##### Extracted entries
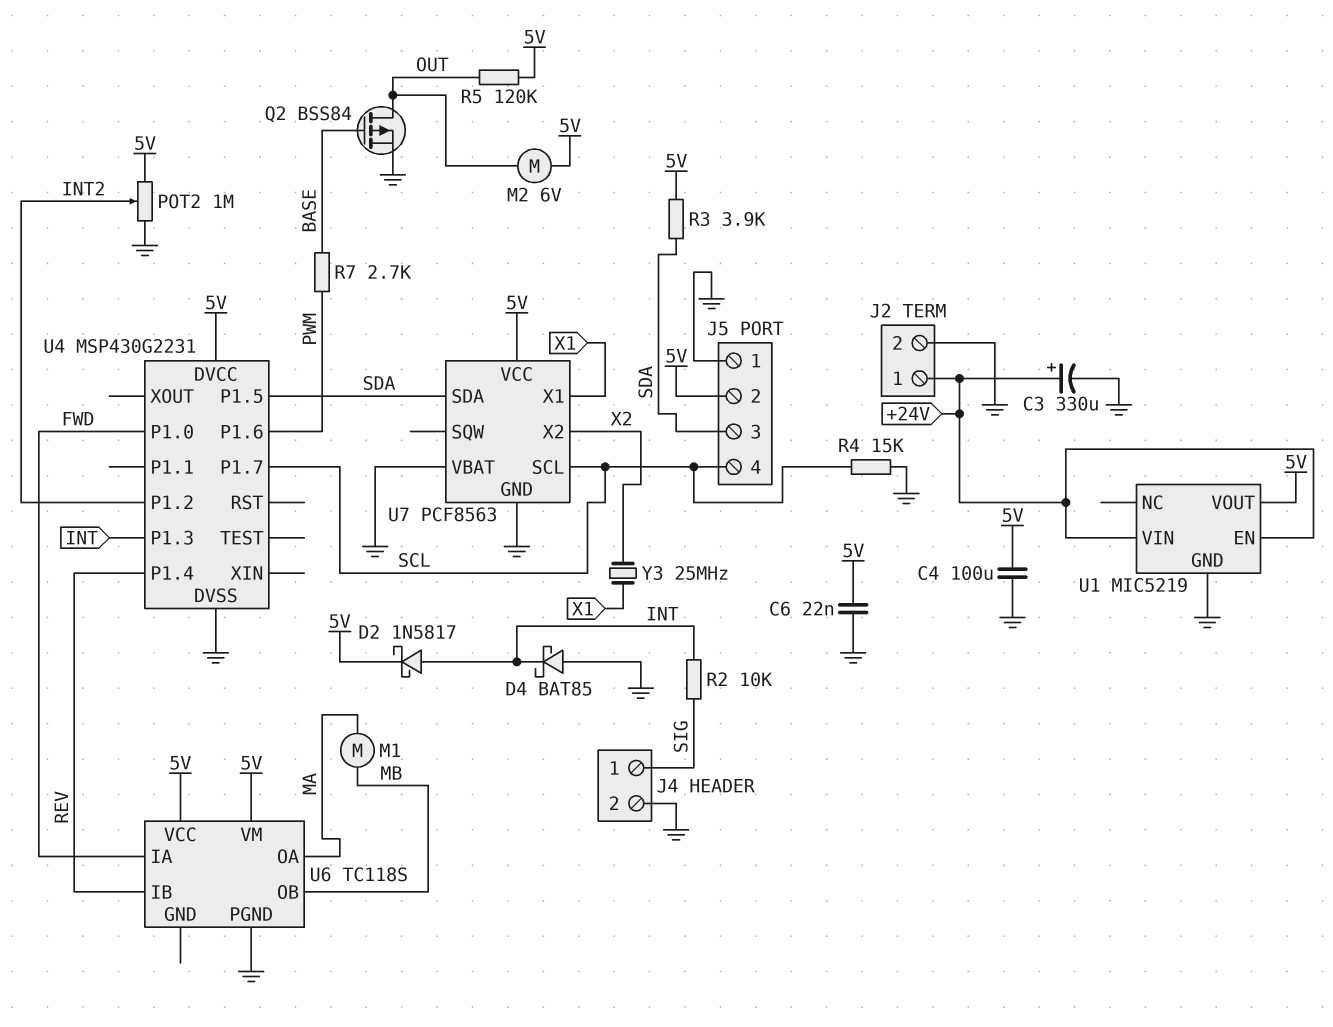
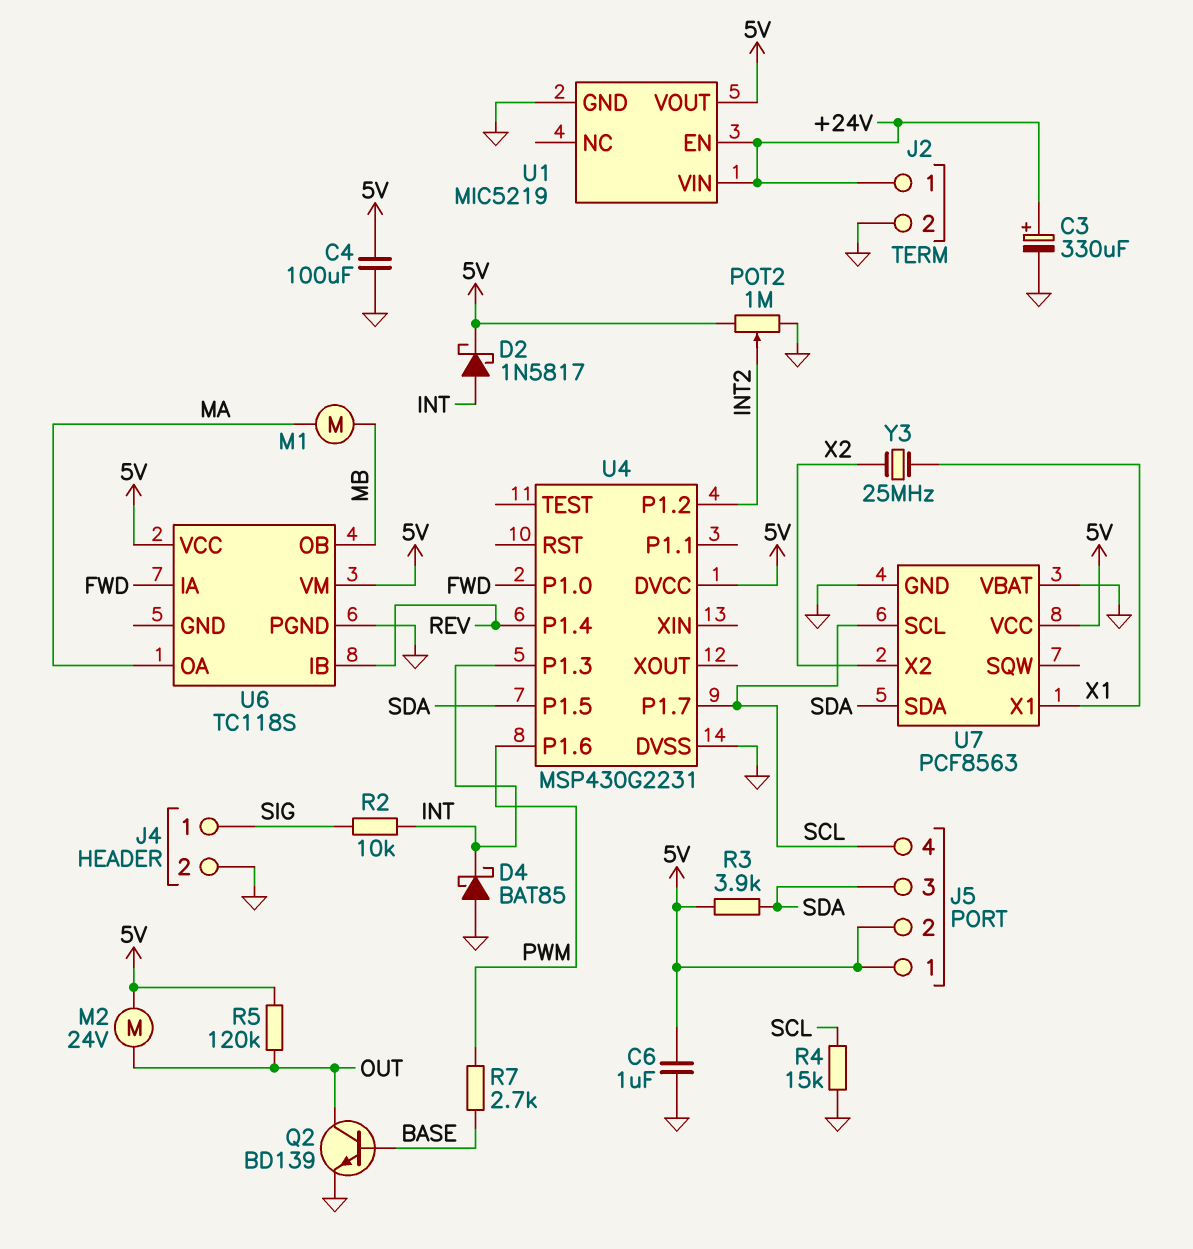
C6: 22nF (5V, GND) -> 1uF (5V, GND)
J5 pin 1: GND -> 5V
M2: motor 6V (5V, OUT) -> motor 24V (5V, OUT)
Q2: PMOS BSS84 (G BASE, D OUT, S GND) -> NPN BD139 (B BASE, C OUT, E GND)

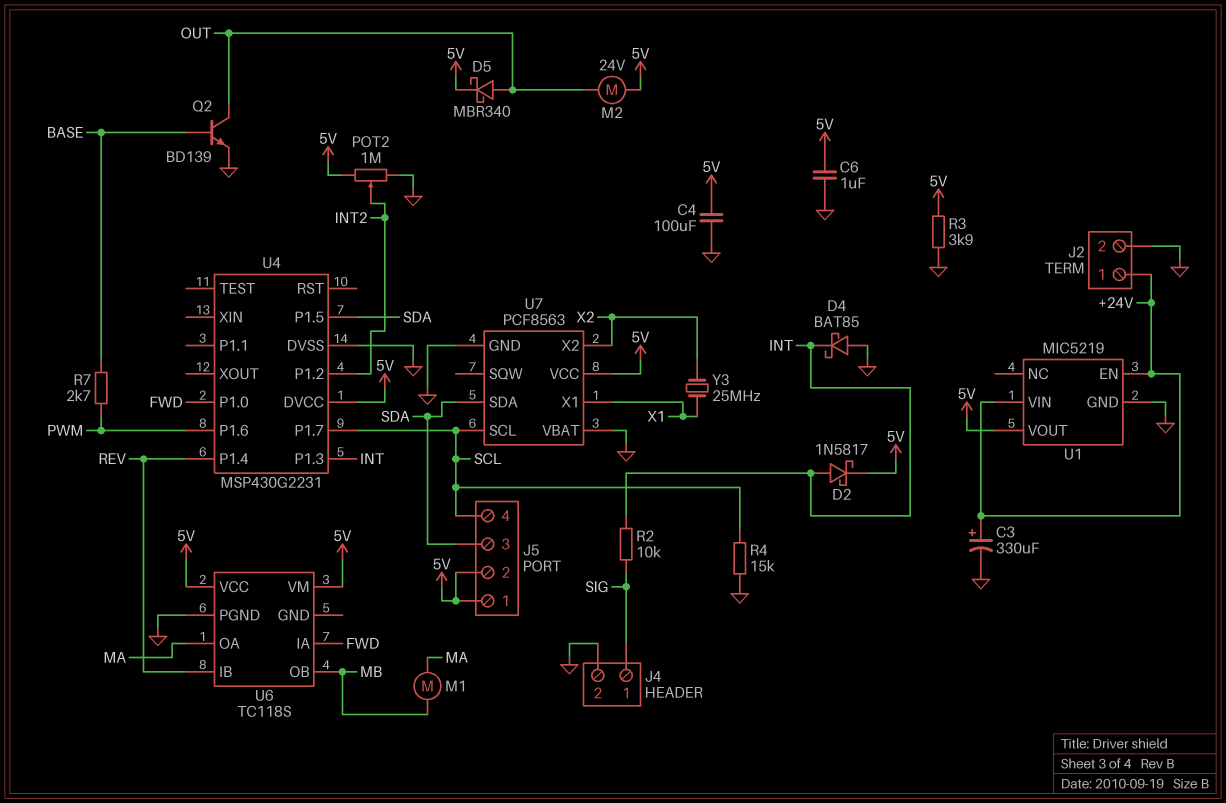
D5: none -> schottky MBR340 (A OUT, K 5V)
R3: 3.9k (5V, SDA) -> 3.9k (5V, GND)
R5: 120k (5V, OUT) -> none

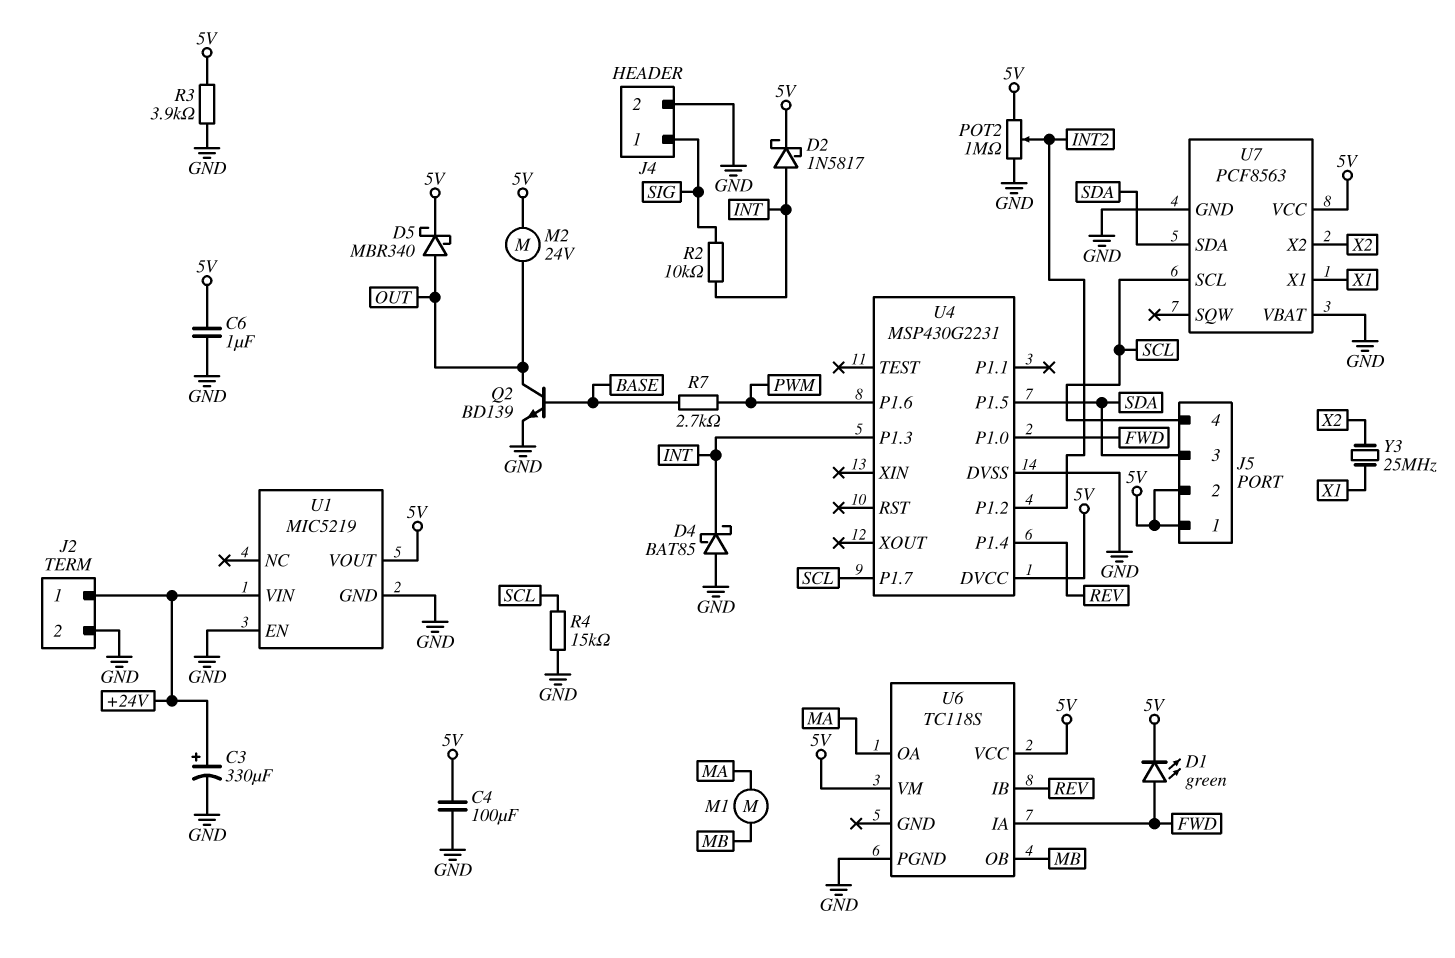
D1: none -> LED green (A FWD, K 5V)
U1 pin EN: +24V -> GND

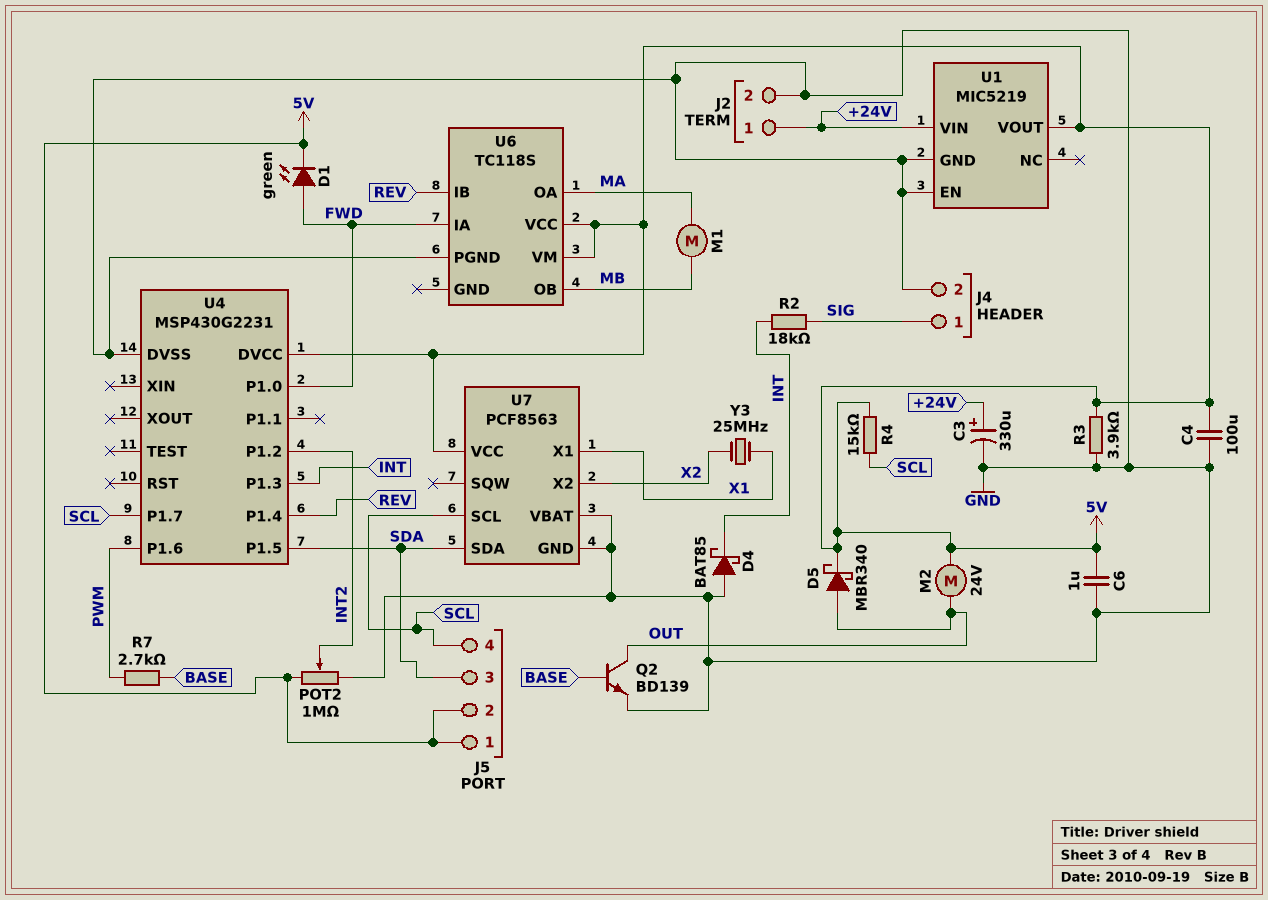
D2: schottky 1N5817 (A INT, K 5V) -> none
R2: 10k (INT, SIG) -> 18k (INT, SIG)
R4: 15k (GND, SCL) -> 15k (5V, SCL)

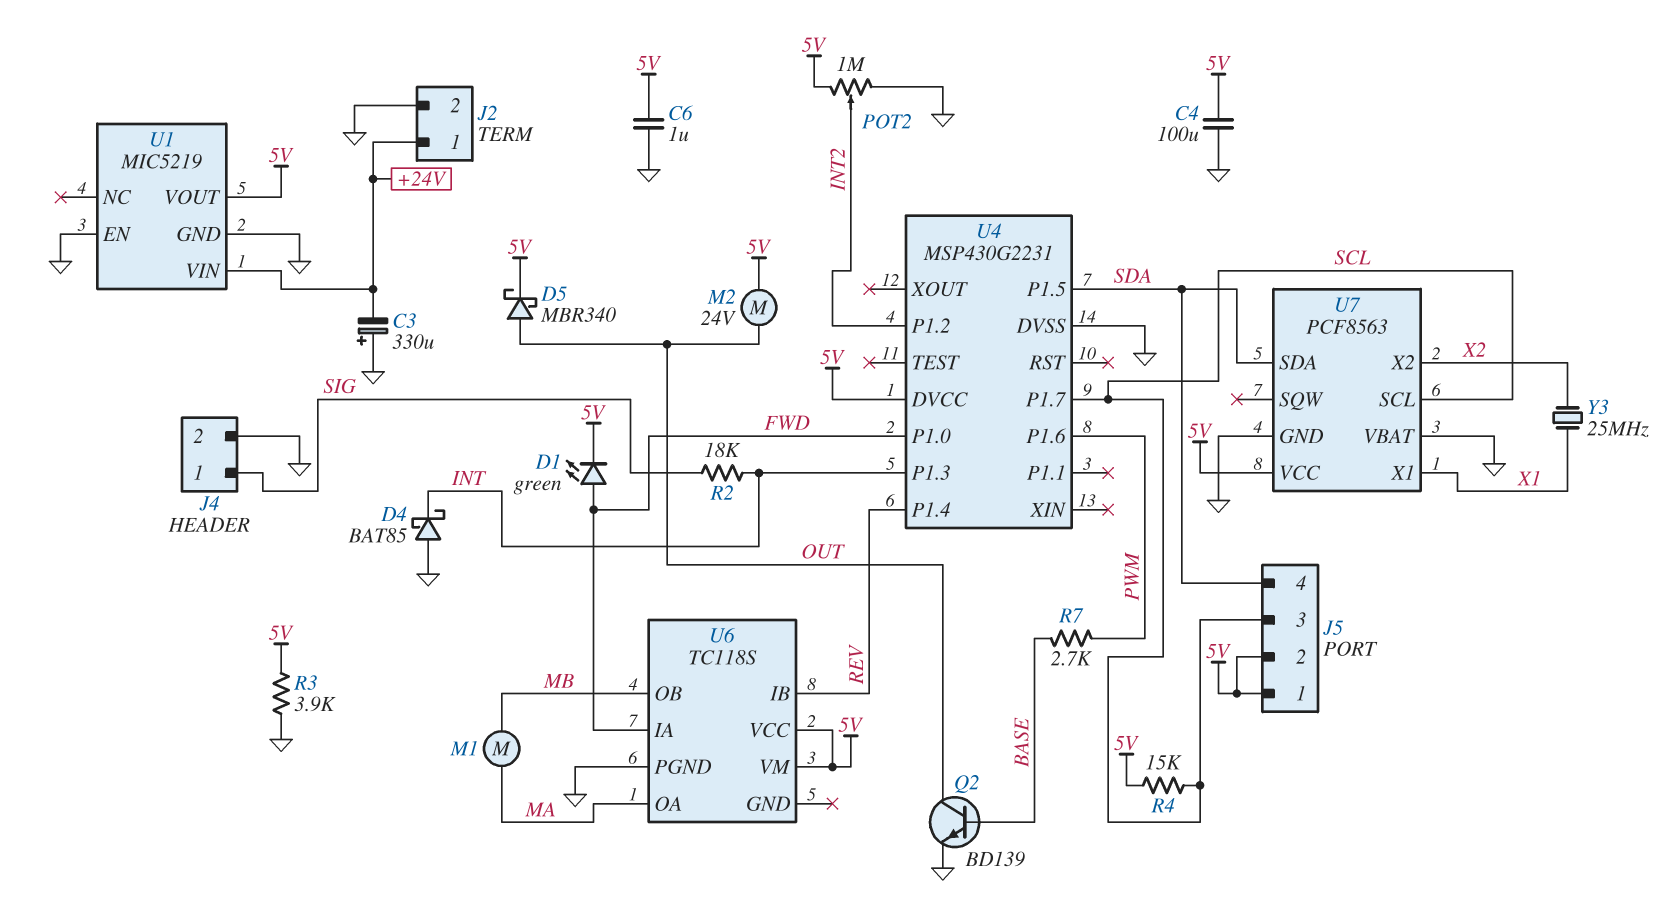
C3: 330uF (plus +24V, minus GND) -> 330uF (plus GND, minus +24V)
J5 pin 3: SDA -> SCL
J5 pin 4: SCL -> SDA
##########
**Instructions to follow:**
All lines in the entries above that hold the word "none" need to be copied.

**Answer below:**
D5: none -> schottky MBR340 (A OUT, K 5V)
R5: 120k (5V, OUT) -> none
D1: none -> LED green (A FWD, K 5V)
D2: schottky 1N5817 (A INT, K 5V) -> none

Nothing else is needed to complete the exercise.